Modification records
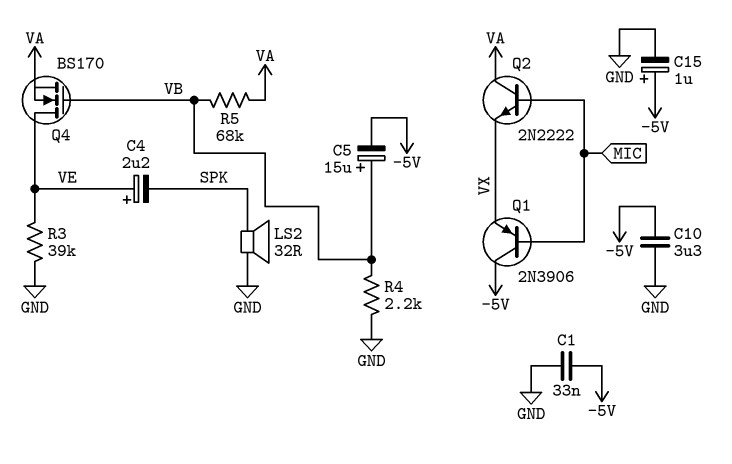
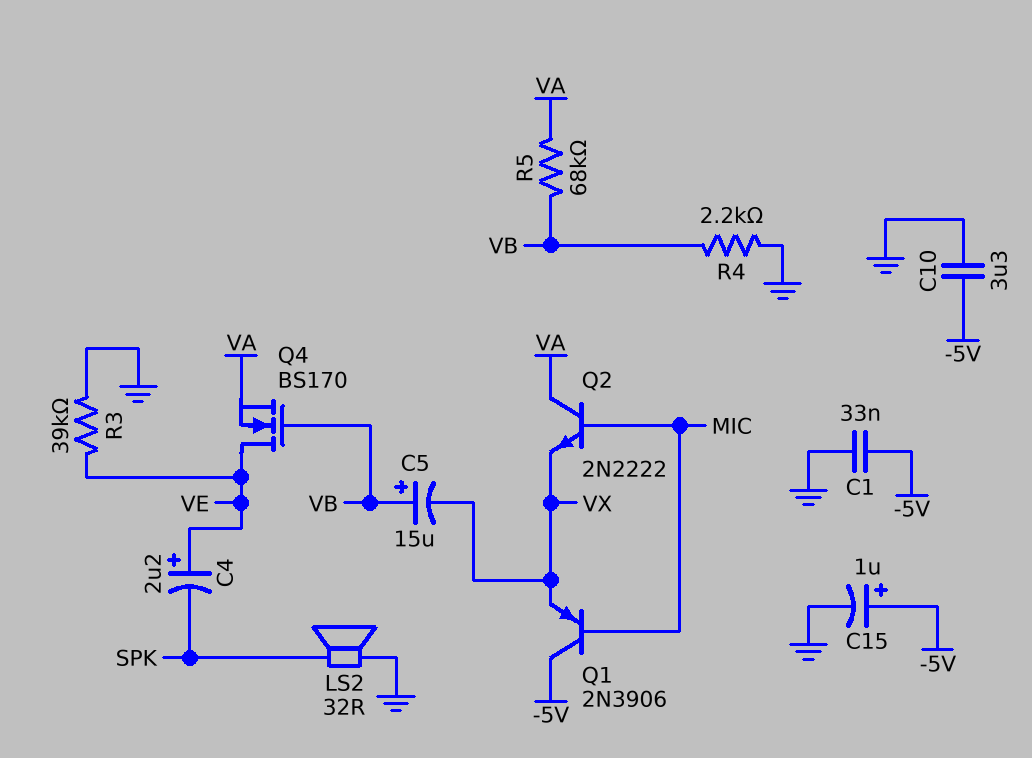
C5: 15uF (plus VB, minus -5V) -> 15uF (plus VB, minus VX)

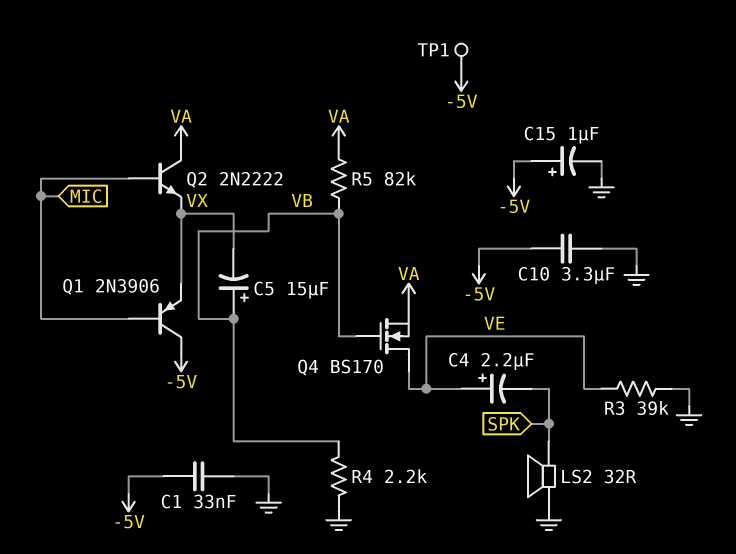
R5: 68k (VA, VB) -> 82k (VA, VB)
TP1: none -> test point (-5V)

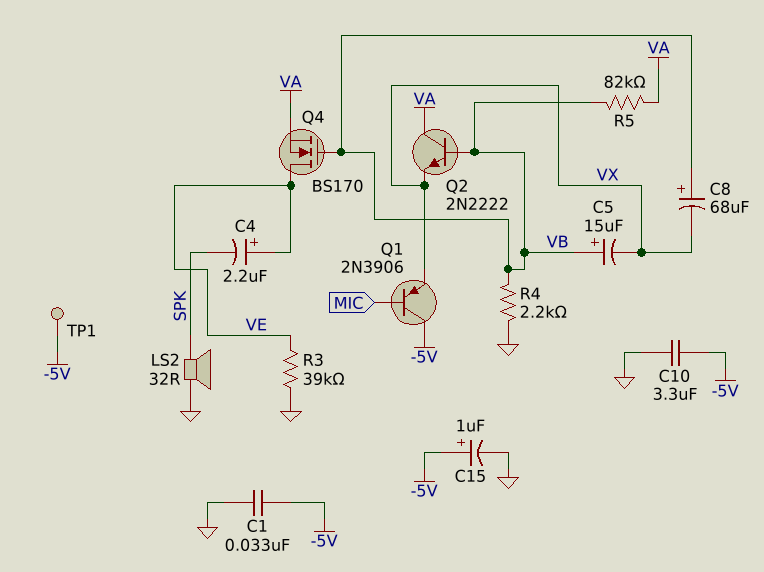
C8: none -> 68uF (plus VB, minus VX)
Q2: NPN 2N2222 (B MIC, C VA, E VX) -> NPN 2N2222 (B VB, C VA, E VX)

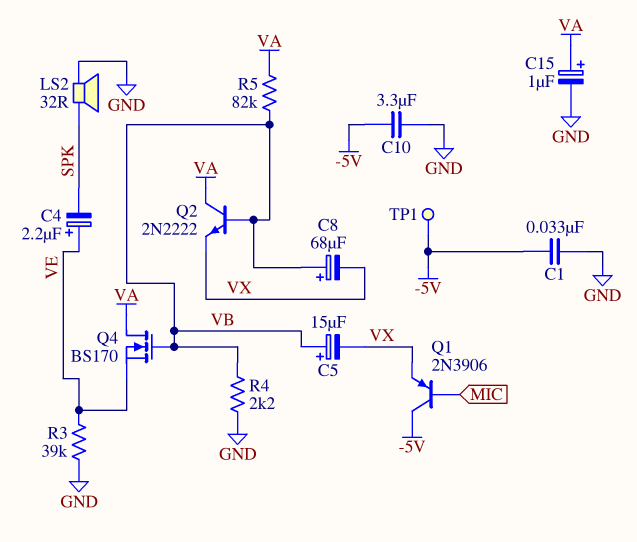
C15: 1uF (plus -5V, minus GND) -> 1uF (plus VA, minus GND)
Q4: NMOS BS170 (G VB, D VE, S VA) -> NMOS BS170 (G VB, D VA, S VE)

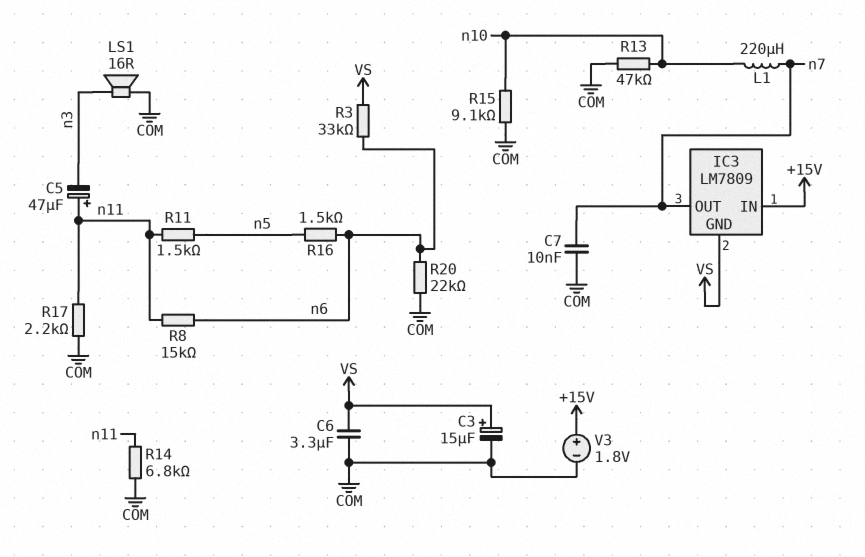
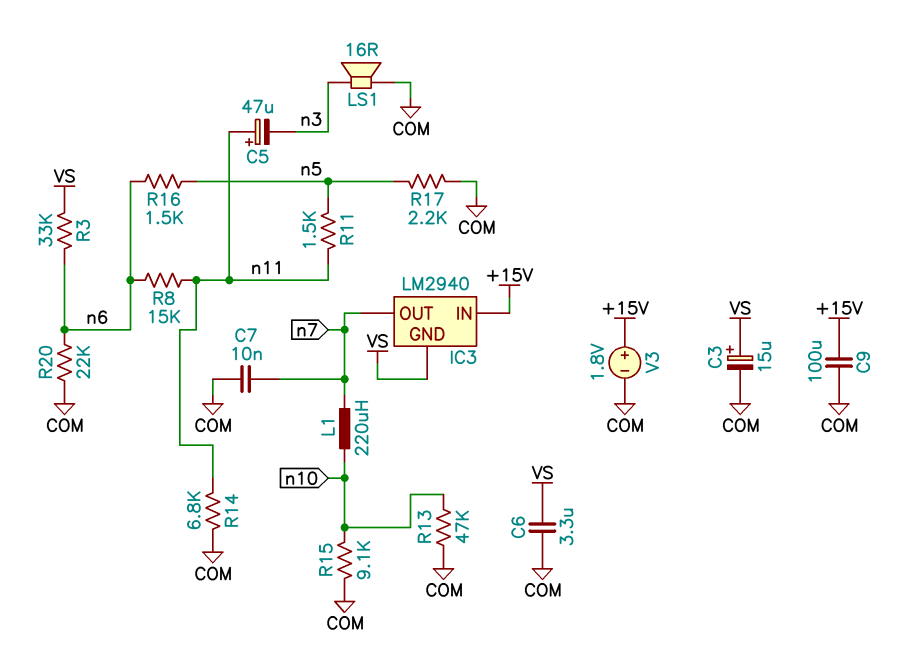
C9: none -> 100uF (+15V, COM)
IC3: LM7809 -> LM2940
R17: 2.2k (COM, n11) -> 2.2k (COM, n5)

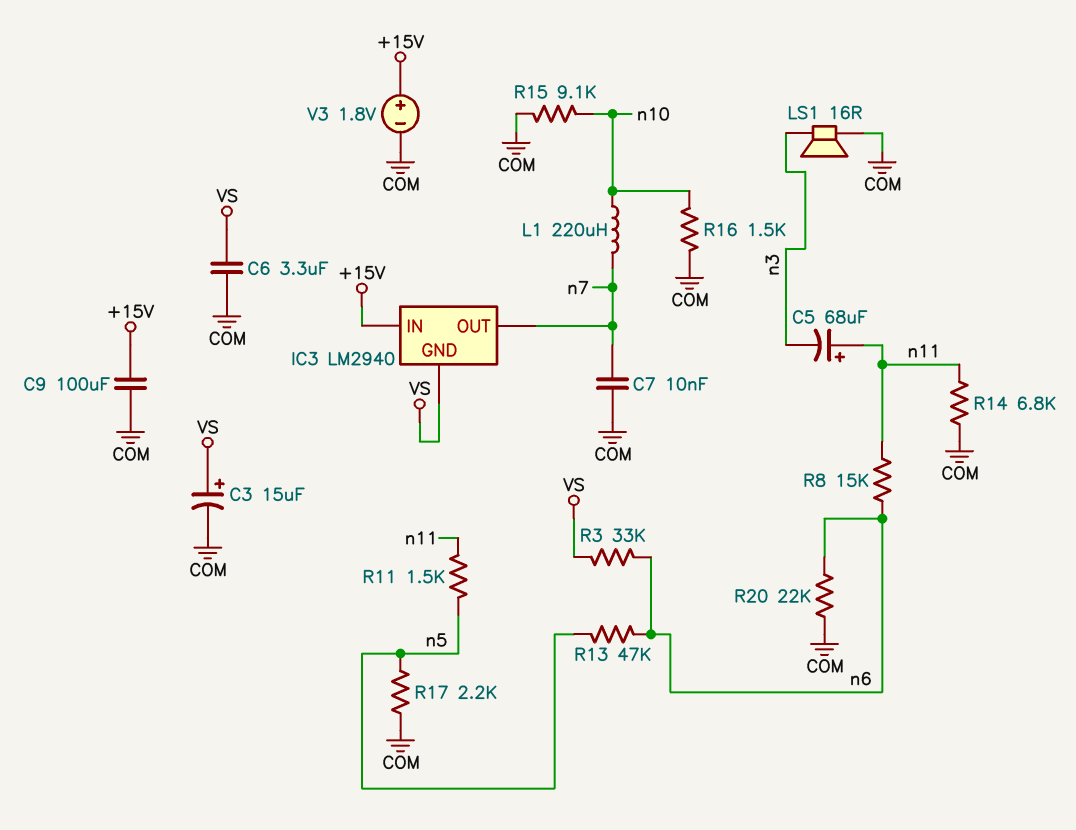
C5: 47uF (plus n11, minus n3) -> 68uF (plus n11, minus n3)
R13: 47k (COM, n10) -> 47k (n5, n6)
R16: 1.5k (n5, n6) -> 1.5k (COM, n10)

**Your instructions**
Using the data above, print every line exactly, omitting pictures.

**Answer to the exercise**
C5: 15uF (plus VB, minus -5V) -> 15uF (plus VB, minus VX)

R5: 68k (VA, VB) -> 82k (VA, VB)
TP1: none -> test point (-5V)

C8: none -> 68uF (plus VB, minus VX)
Q2: NPN 2N2222 (B MIC, C VA, E VX) -> NPN 2N2222 (B VB, C VA, E VX)

C15: 1uF (plus -5V, minus GND) -> 1uF (plus VA, minus GND)
Q4: NMOS BS170 (G VB, D VE, S VA) -> NMOS BS170 (G VB, D VA, S VE)

C9: none -> 100uF (+15V, COM)
IC3: LM7809 -> LM2940
R17: 2.2k (COM, n11) -> 2.2k (COM, n5)

C5: 47uF (plus n11, minus n3) -> 68uF (plus n11, minus n3)
R13: 47k (COM, n10) -> 47k (n5, n6)
R16: 1.5k (n5, n6) -> 1.5k (COM, n10)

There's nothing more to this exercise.